Aim of the task:
Every line from the one containing "(679, 386) = (471, 319): red carton -> none" to the end of the records below must be copied exactly, and no pictures may be included.

:: Raw data ::

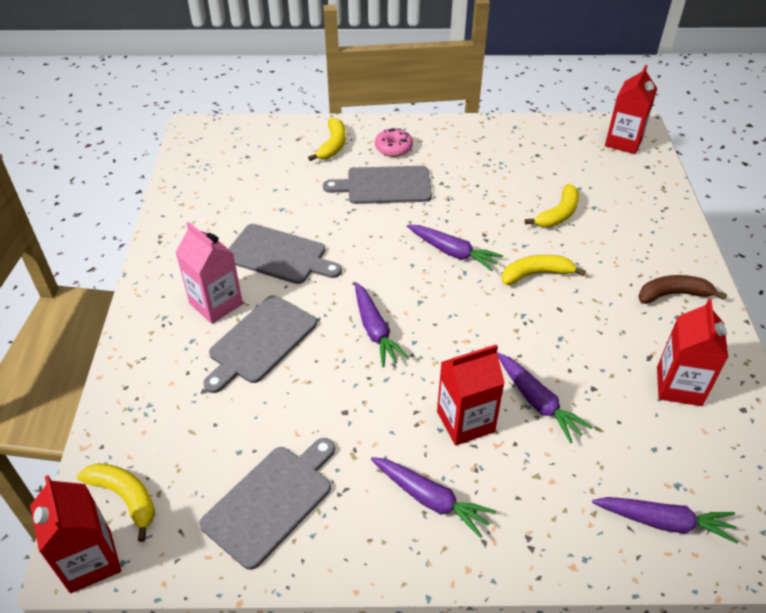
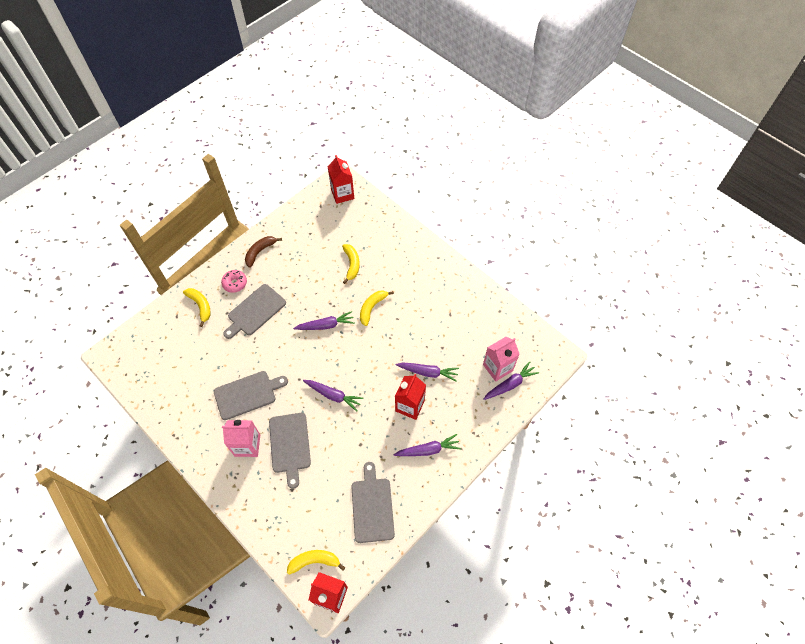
camera: 45 degrees left, 15 degrees up
(664, 481) = (497, 367): none -> pink carton
(673, 295) = (434, 273): brown banana -> brown banana (260, 252)
(679, 386) = (471, 319): red carton -> none

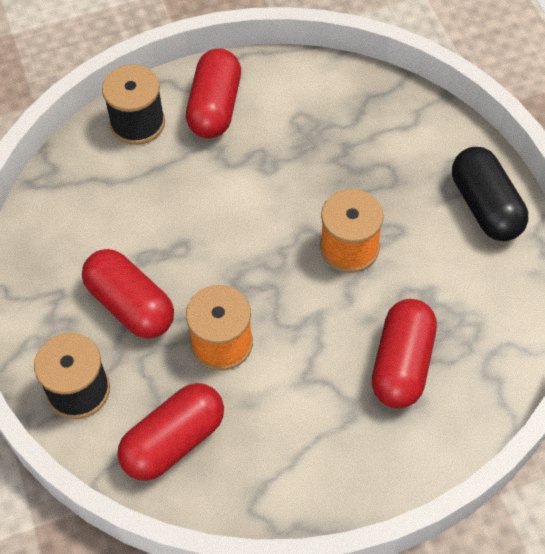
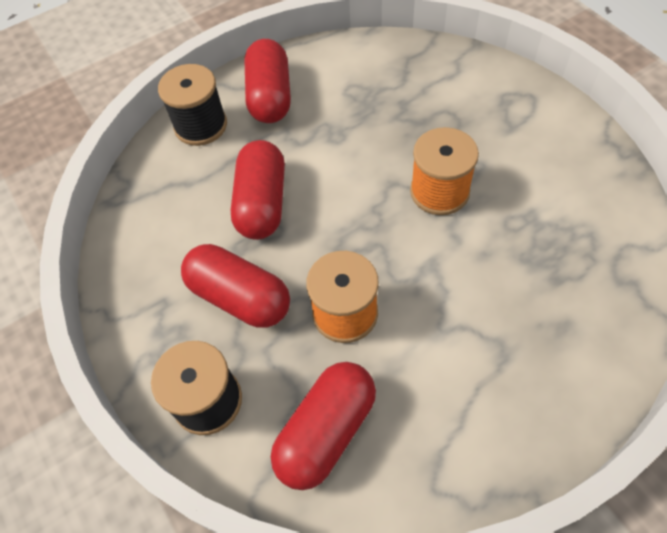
camera: 10 degrees left, 0 degrees up
(402, 364) = (533, 290): red capsule -> red capsule (262, 203)
(486, 206) = (551, 126): black capsule -> none

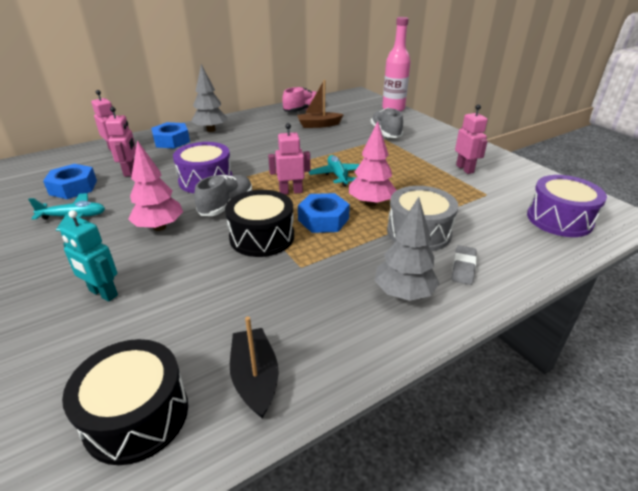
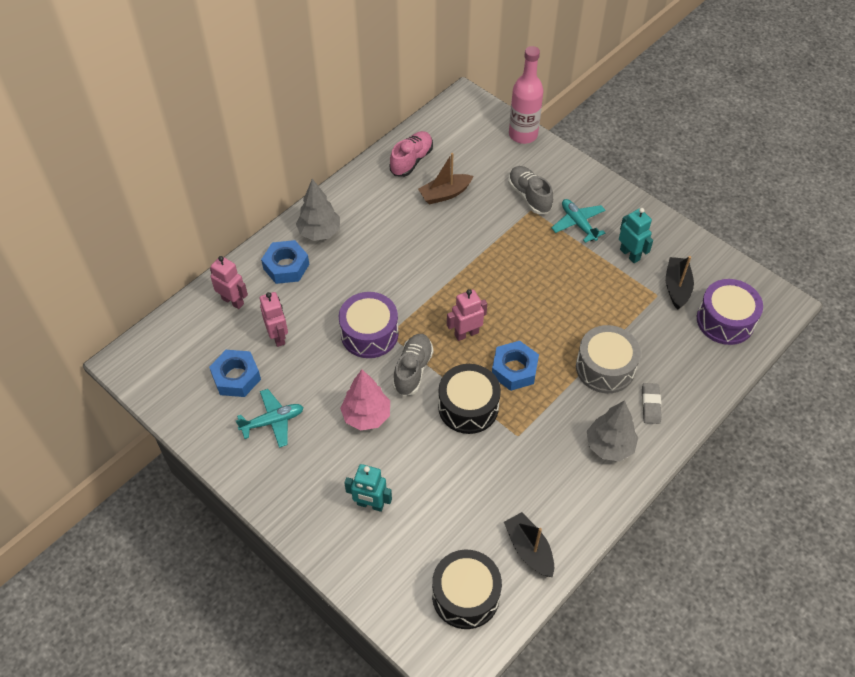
camera: 15 degrees left, 20 degrees up
(337, 175) = (503, 295): turquoise plane -> turquoise plane (578, 224)
(371, 203) = (551, 335): pink tree -> none
(465, 169) = (630, 254): pink robot -> turquoise robot
(508, 192) = (677, 287): none -> black boat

:::

Finished exercise:
(679, 386) = (471, 319): red carton -> none

camera: 10 degrees left, 0 degrees up
(402, 364) = (533, 290): red capsule -> red capsule (262, 203)
(486, 206) = (551, 126): black capsule -> none

camera: 15 degrees left, 20 degrees up
(337, 175) = (503, 295): turquoise plane -> turquoise plane (578, 224)
(371, 203) = (551, 335): pink tree -> none
(465, 169) = (630, 254): pink robot -> turquoise robot
(508, 192) = (677, 287): none -> black boat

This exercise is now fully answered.